[Records to process]
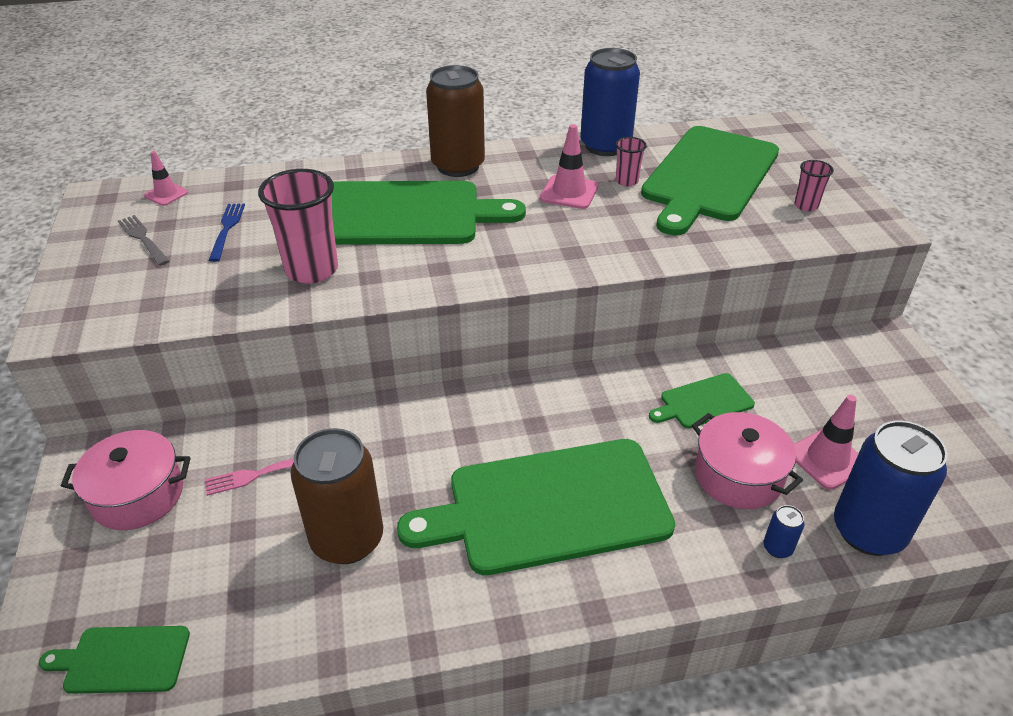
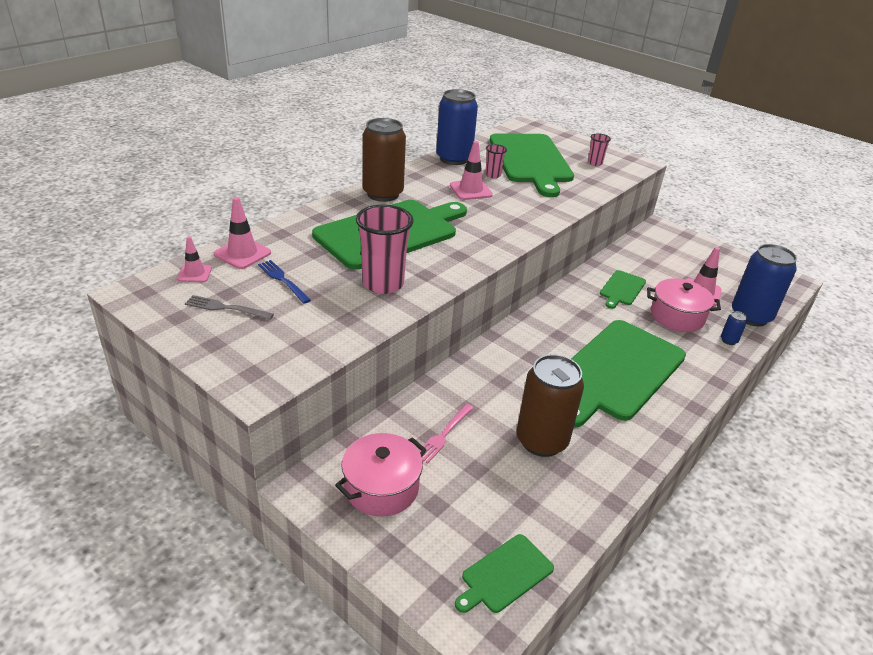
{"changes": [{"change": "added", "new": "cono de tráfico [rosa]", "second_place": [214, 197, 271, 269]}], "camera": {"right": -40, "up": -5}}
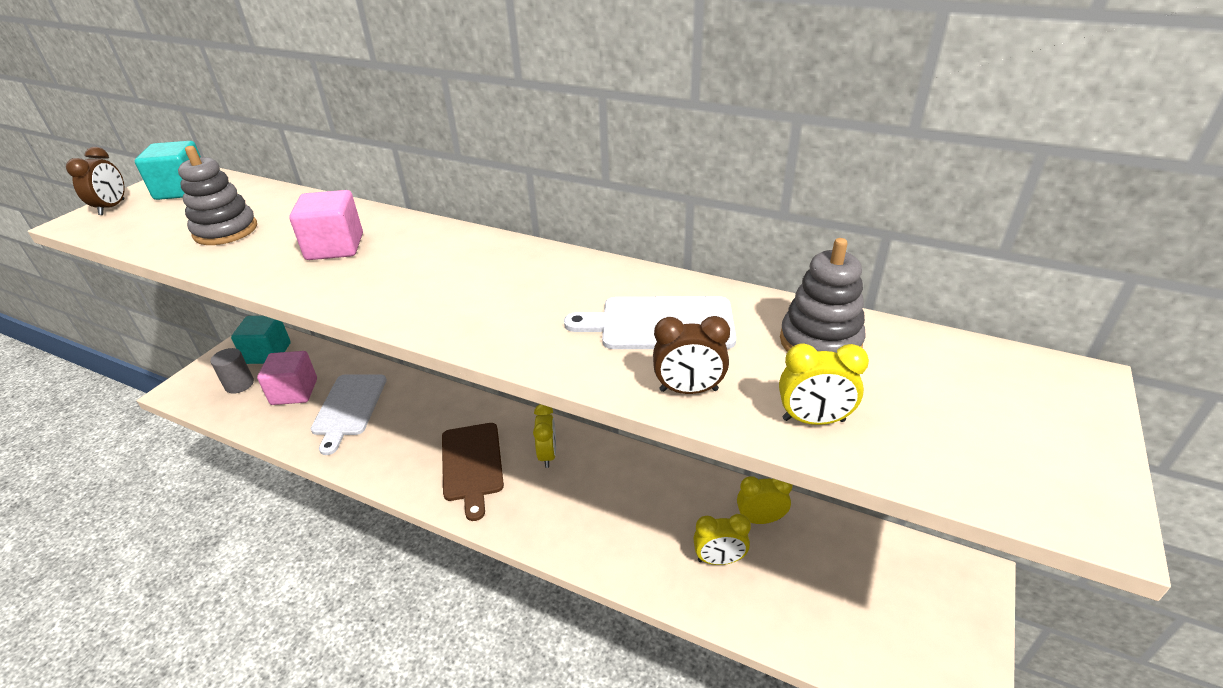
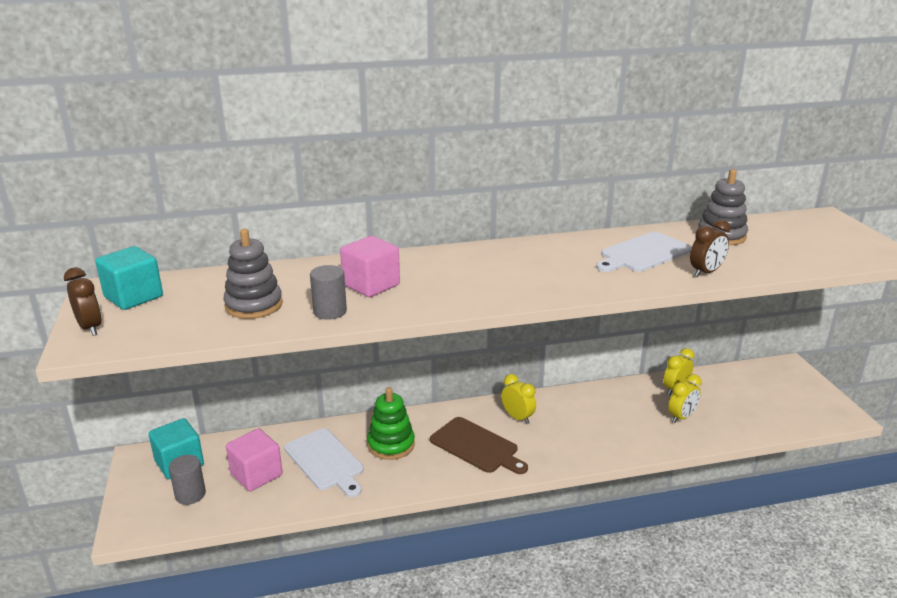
{"changes": [{"change": "removed", "old": "despertador [amarillo]", "first_place": [779, 344, 869, 425]}, {"change": "added", "new": "cilindro [gris]", "second_place": [310, 265, 347, 320]}, {"change": "added", "new": "juguete apilable [verde]", "second_place": [367, 387, 415, 460]}], "camera": {"right": -40, "up": -10}}
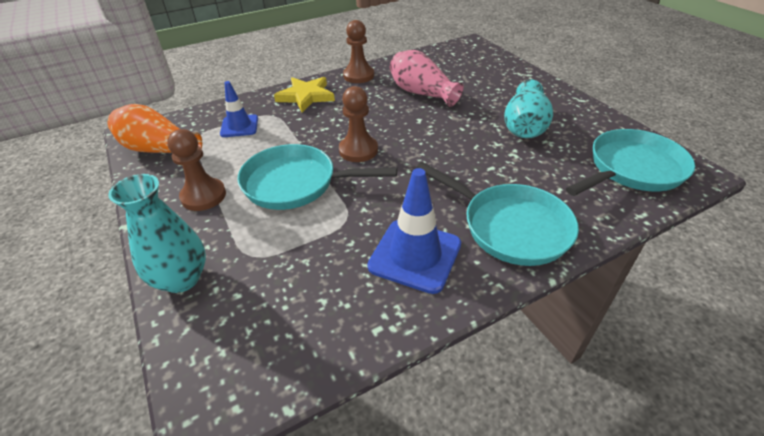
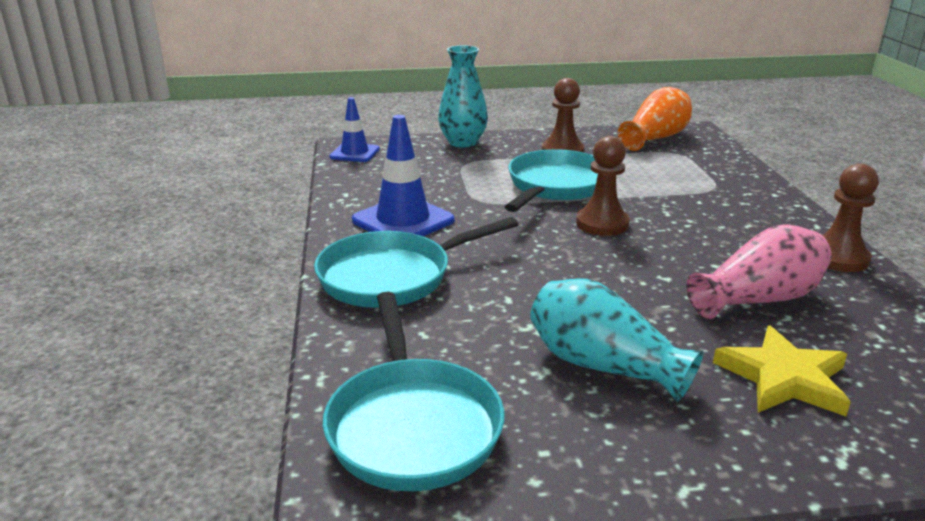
{"changes": [{"change": "moved", "old": "cono de tráfico [azul]", "first_place": [220, 81, 258, 137], "second_place": [329, 97, 380, 162]}, {"change": "moved", "old": "estrella [amarillo]", "first_place": [274, 77, 335, 112], "second_place": [713, 326, 851, 416]}], "camera": {"right": 110, "up": -15}}
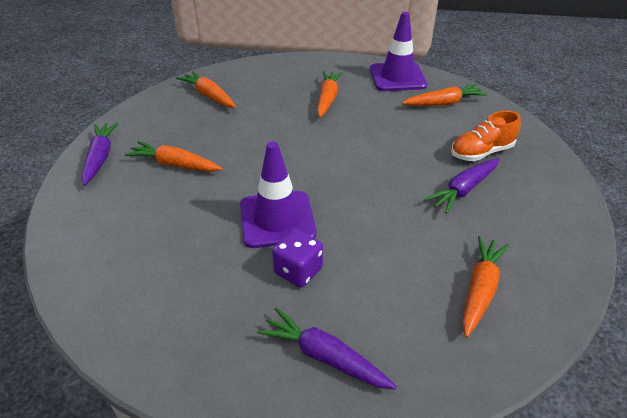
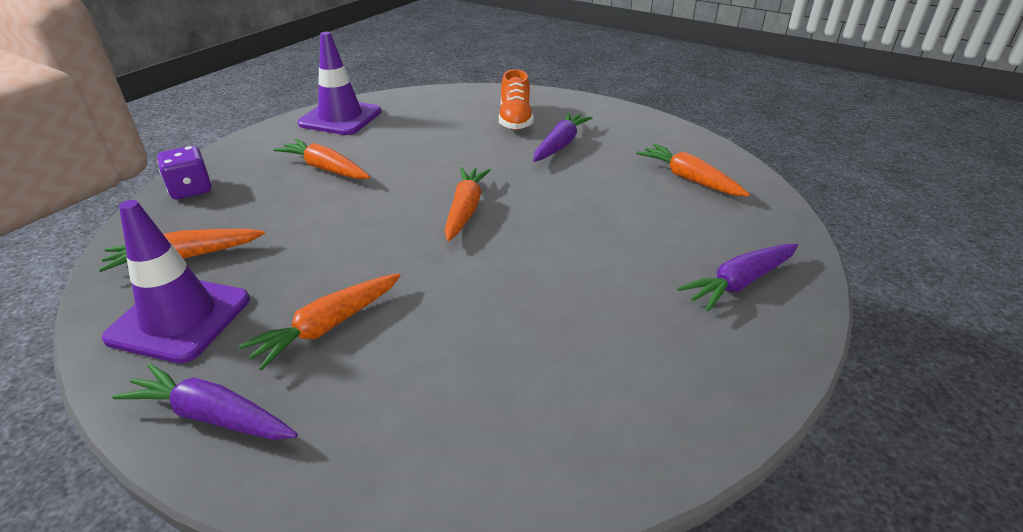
{"changes": [{"change": "moved", "old": "cono de tráfico [morado]", "first_place": [240, 141, 316, 248], "second_place": [102, 200, 250, 363]}, {"change": "moved", "old": "dado [morado]", "first_place": [272, 229, 323, 288], "second_place": [157, 146, 212, 199]}, {"change": "moved", "old": "zanahoria [naranja]", "first_place": [402, 84, 487, 106], "second_place": [444, 167, 491, 241]}, {"change": "turned", "old": "zanahoria [morado]", "first_place": [424, 158, 500, 214], "second_place": [533, 112, 592, 162], "degrees": -135}], "camera": {"right": -65, "up": -5}}
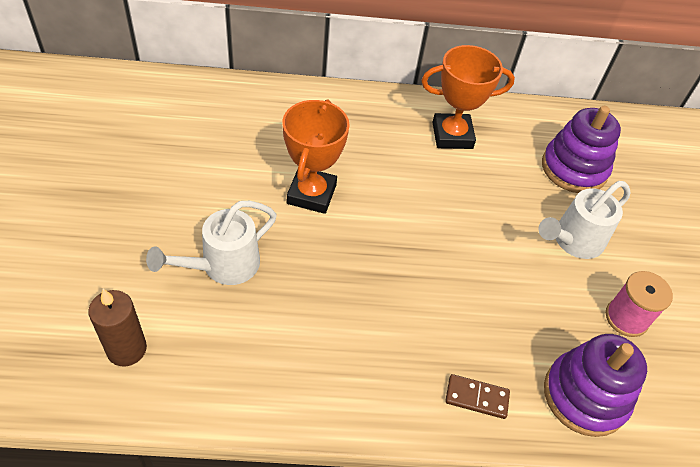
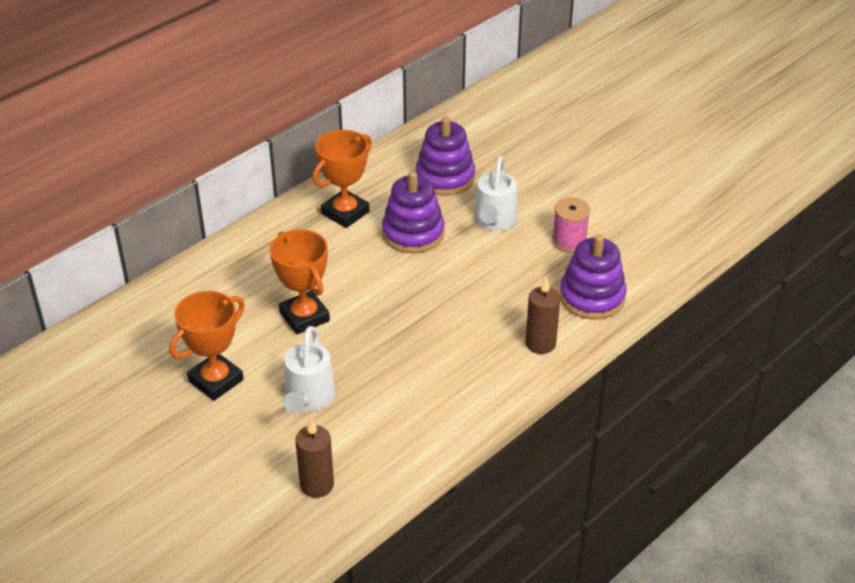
{"changes": [{"change": "replaced", "old": "ficha de dominó [marrón]", "new": "vela [marrón]", "first_place": [445, 374, 510, 419], "second_place": [525, 277, 560, 354]}, {"change": "added", "new": "trofeo [naranja]", "second_place": [169, 291, 245, 401]}, {"change": "added", "new": "juguete apilable [morado]", "second_place": [382, 171, 445, 254]}], "camera": {"right": -40, "up": -10}}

[Exercise instructions] Leave the images aside and retype each line of the listing above exactly.

[Result of this task]
{"changes": [{"change": "added", "new": "cono de tráfico [rosa]", "second_place": [214, 197, 271, 269]}], "camera": {"right": -40, "up": -5}}
{"changes": [{"change": "removed", "old": "despertador [amarillo]", "first_place": [779, 344, 869, 425]}, {"change": "added", "new": "cilindro [gris]", "second_place": [310, 265, 347, 320]}, {"change": "added", "new": "juguete apilable [verde]", "second_place": [367, 387, 415, 460]}], "camera": {"right": -40, "up": -10}}
{"changes": [{"change": "moved", "old": "cono de tráfico [azul]", "first_place": [220, 81, 258, 137], "second_place": [329, 97, 380, 162]}, {"change": "moved", "old": "estrella [amarillo]", "first_place": [274, 77, 335, 112], "second_place": [713, 326, 851, 416]}], "camera": {"right": 110, "up": -15}}
{"changes": [{"change": "moved", "old": "cono de tráfico [morado]", "first_place": [240, 141, 316, 248], "second_place": [102, 200, 250, 363]}, {"change": "moved", "old": "dado [morado]", "first_place": [272, 229, 323, 288], "second_place": [157, 146, 212, 199]}, {"change": "moved", "old": "zanahoria [naranja]", "first_place": [402, 84, 487, 106], "second_place": [444, 167, 491, 241]}, {"change": "turned", "old": "zanahoria [morado]", "first_place": [424, 158, 500, 214], "second_place": [533, 112, 592, 162], "degrees": -135}], "camera": {"right": -65, "up": -5}}
{"changes": [{"change": "replaced", "old": "ficha de dominó [marrón]", "new": "vela [marrón]", "first_place": [445, 374, 510, 419], "second_place": [525, 277, 560, 354]}, {"change": "added", "new": "trofeo [naranja]", "second_place": [169, 291, 245, 401]}, {"change": "added", "new": "juguete apilable [morado]", "second_place": [382, 171, 445, 254]}], "camera": {"right": -40, "up": -10}}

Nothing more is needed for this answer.